┌────────

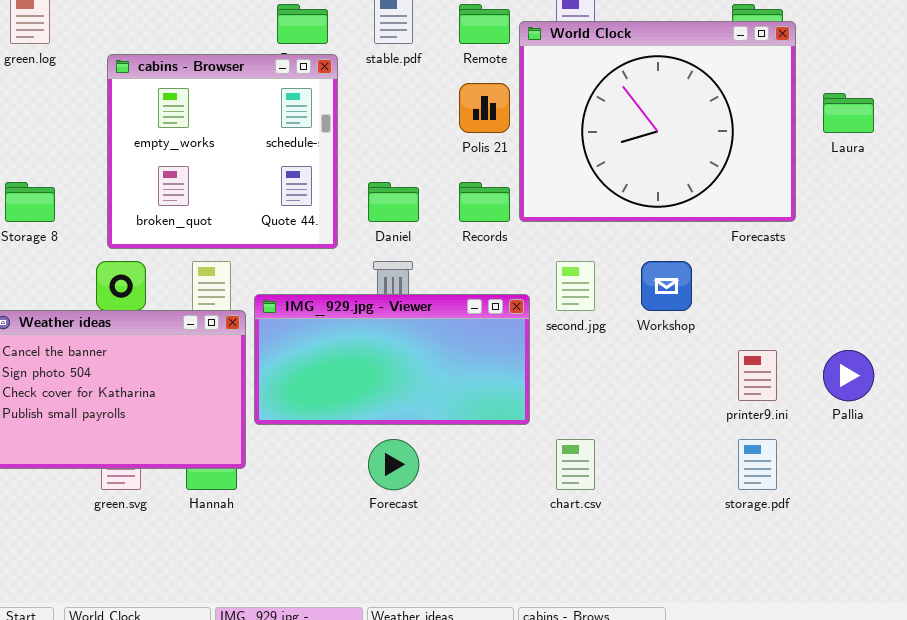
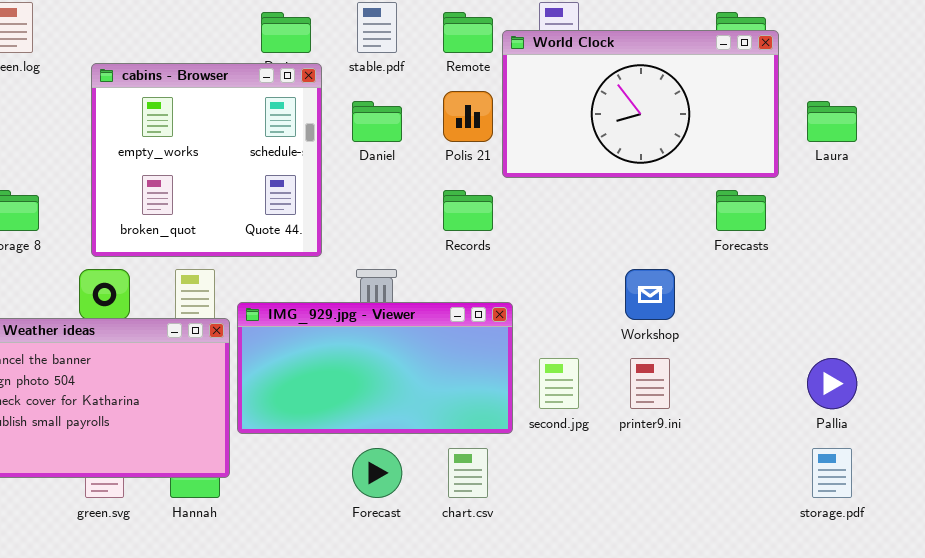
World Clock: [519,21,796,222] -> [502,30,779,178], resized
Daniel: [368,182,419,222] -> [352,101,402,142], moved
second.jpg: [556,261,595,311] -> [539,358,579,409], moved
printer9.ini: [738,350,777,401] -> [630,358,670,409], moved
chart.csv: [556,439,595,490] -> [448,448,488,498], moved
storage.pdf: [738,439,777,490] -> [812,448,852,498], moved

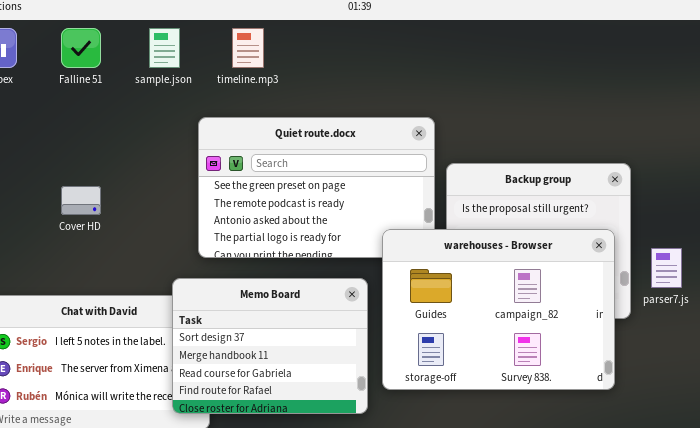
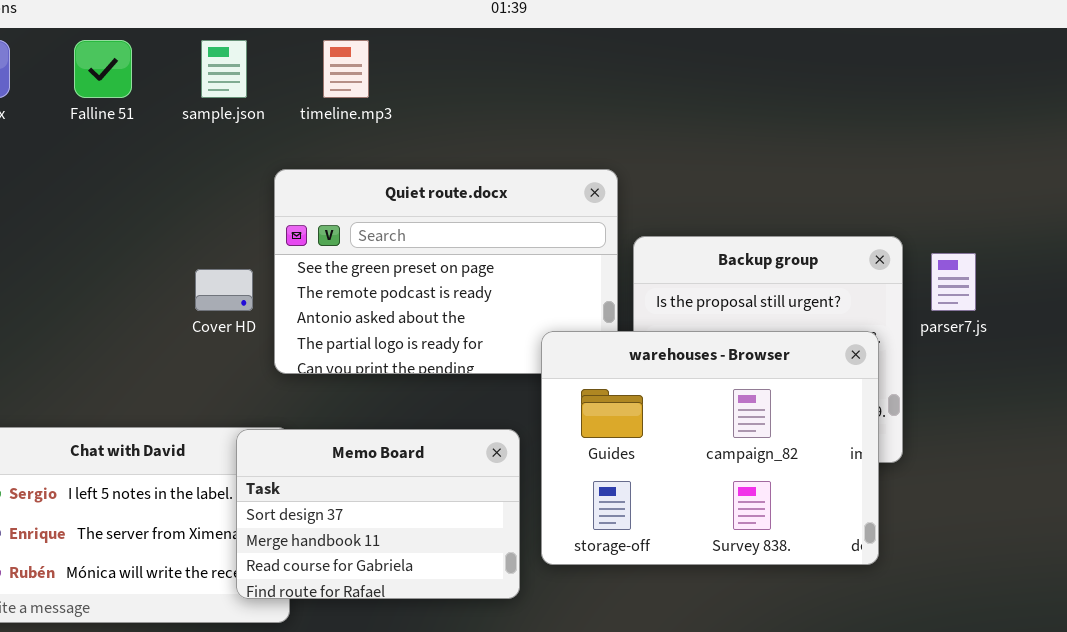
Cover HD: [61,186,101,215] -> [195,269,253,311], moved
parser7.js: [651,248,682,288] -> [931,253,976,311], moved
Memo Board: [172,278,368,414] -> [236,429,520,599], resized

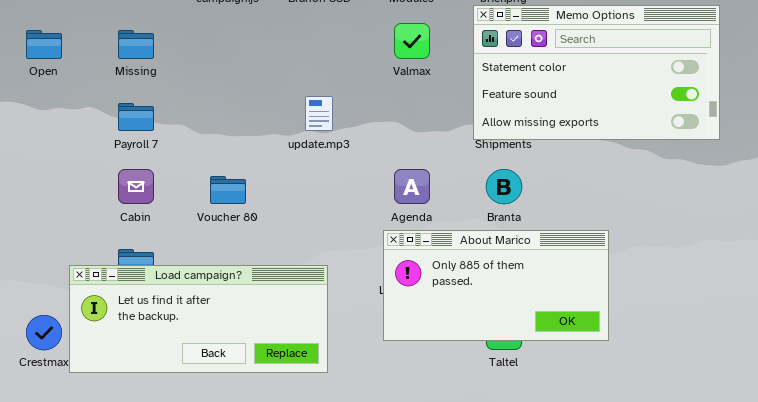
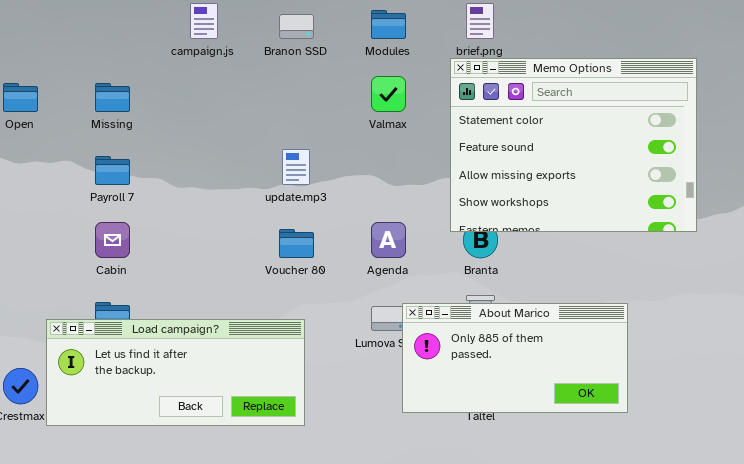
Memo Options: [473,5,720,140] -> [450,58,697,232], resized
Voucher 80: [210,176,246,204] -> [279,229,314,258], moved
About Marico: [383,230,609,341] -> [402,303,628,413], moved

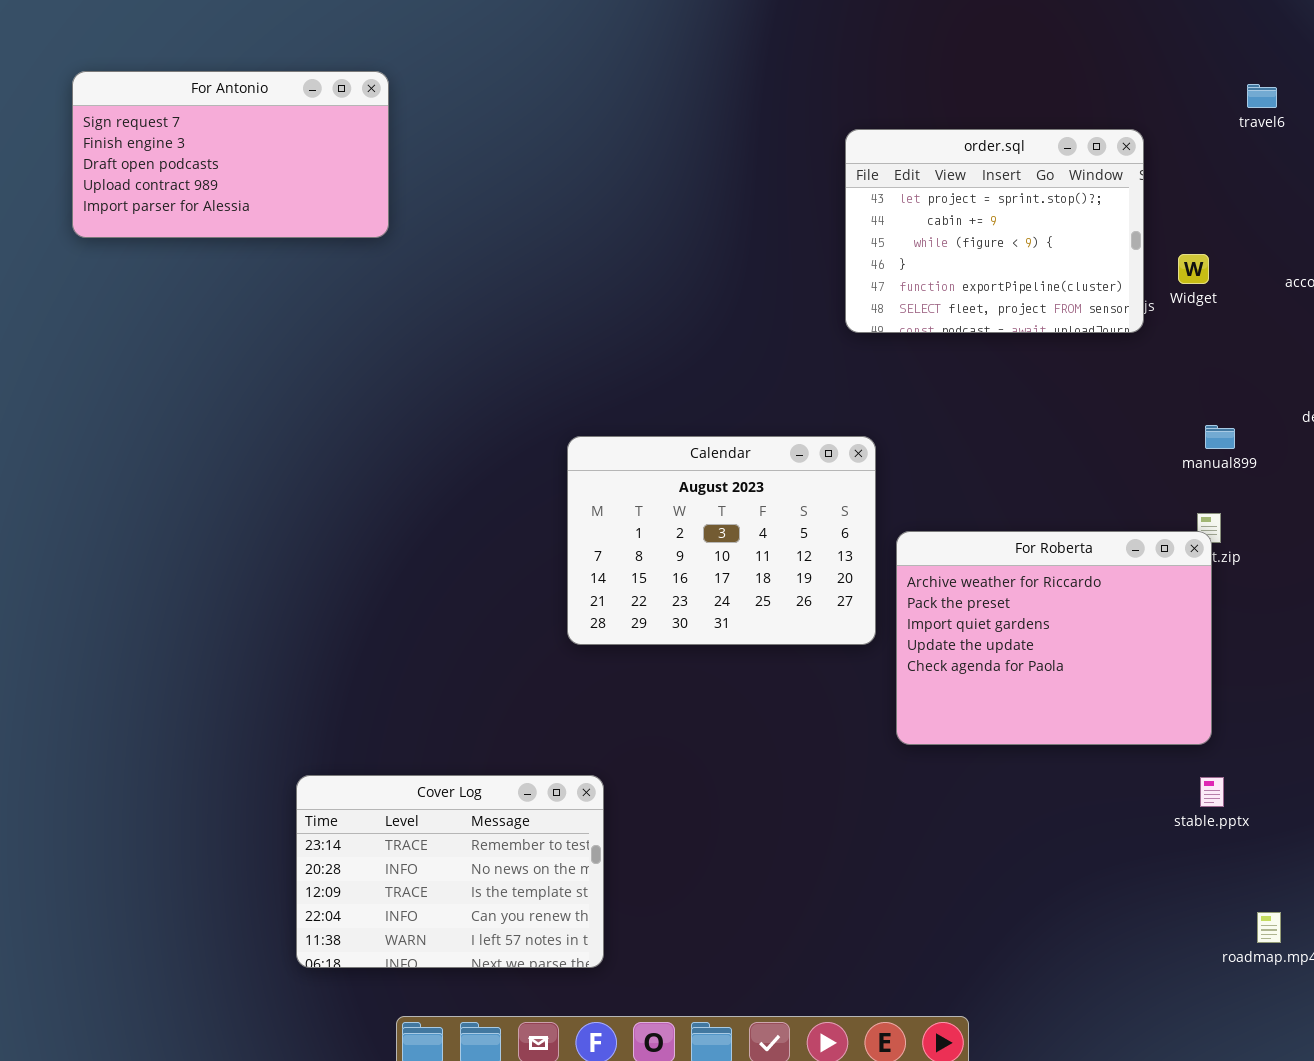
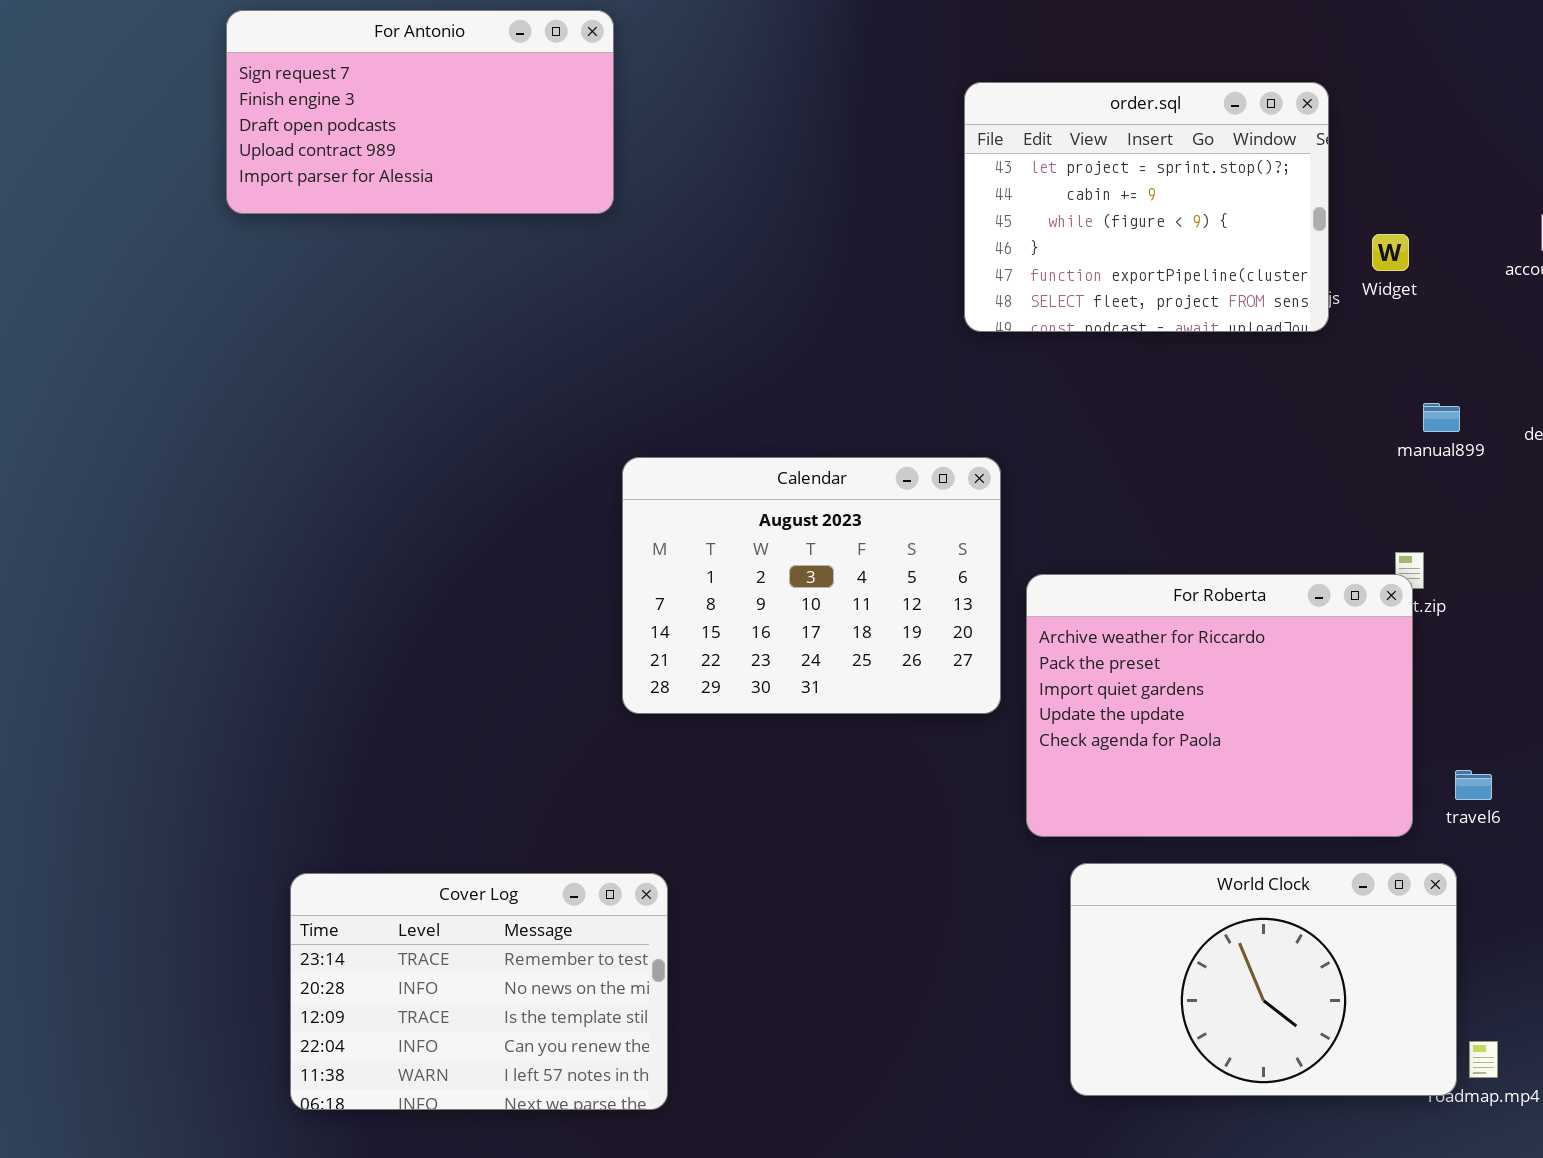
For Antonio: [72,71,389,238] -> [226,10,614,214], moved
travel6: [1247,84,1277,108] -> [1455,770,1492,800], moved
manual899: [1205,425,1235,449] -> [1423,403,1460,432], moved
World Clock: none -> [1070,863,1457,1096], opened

└────────

## EXERCISE
Nothing but the lines from the one holding "manual899: [1205,425,1235,449] ->" to the end of the entries should be output, each exactly as it appears.

## TASK RESPONSE
manual899: [1205,425,1235,449] -> [1423,403,1460,432], moved
World Clock: none -> [1070,863,1457,1096], opened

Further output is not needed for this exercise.